## THE TASK
For each entry below, please return its exact wording and leave out any picture.

## DATASET ENTRIES

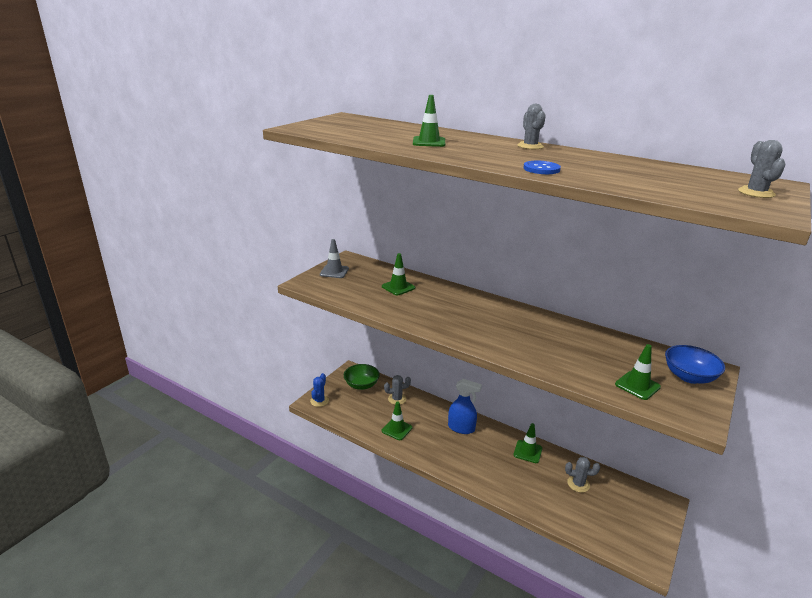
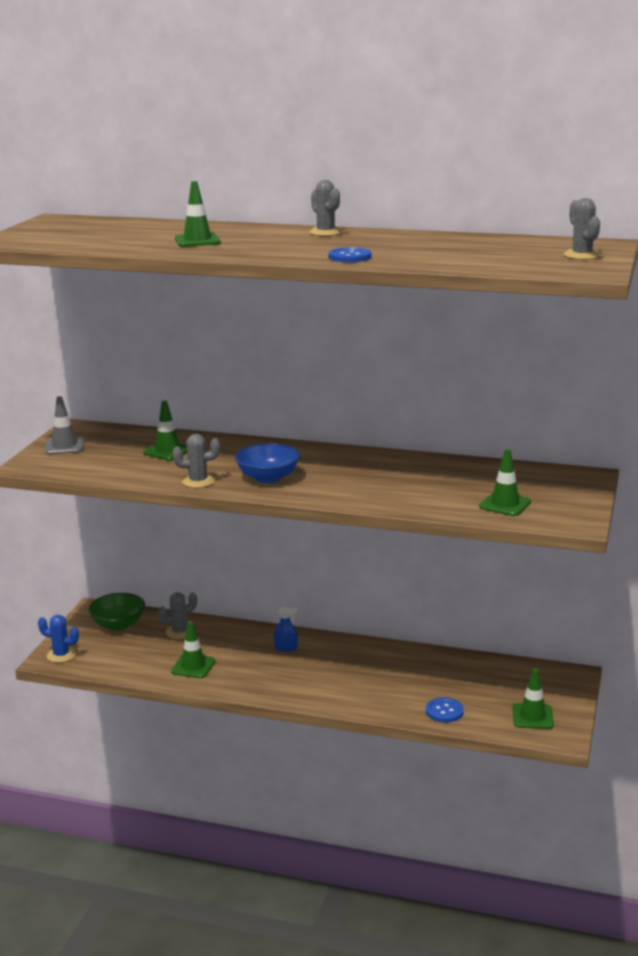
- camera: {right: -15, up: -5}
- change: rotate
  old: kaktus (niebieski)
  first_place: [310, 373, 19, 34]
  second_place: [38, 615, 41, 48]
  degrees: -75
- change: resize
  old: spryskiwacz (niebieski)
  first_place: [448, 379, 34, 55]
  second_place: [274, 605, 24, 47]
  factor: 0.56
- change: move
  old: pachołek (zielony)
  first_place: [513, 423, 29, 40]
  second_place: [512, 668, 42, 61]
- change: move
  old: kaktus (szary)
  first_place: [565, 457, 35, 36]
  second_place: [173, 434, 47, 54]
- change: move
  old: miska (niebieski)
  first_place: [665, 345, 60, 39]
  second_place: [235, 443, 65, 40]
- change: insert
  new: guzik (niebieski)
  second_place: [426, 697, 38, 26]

## EXERCISE SOLUTION
- camera: {right: -15, up: -5}
- change: rotate
  old: kaktus (niebieski)
  first_place: [310, 373, 19, 34]
  second_place: [38, 615, 41, 48]
  degrees: -75
- change: resize
  old: spryskiwacz (niebieski)
  first_place: [448, 379, 34, 55]
  second_place: [274, 605, 24, 47]
  factor: 0.56
- change: move
  old: pachołek (zielony)
  first_place: [513, 423, 29, 40]
  second_place: [512, 668, 42, 61]
- change: move
  old: kaktus (szary)
  first_place: [565, 457, 35, 36]
  second_place: [173, 434, 47, 54]
- change: move
  old: miska (niebieski)
  first_place: [665, 345, 60, 39]
  second_place: [235, 443, 65, 40]
- change: insert
  new: guzik (niebieski)
  second_place: [426, 697, 38, 26]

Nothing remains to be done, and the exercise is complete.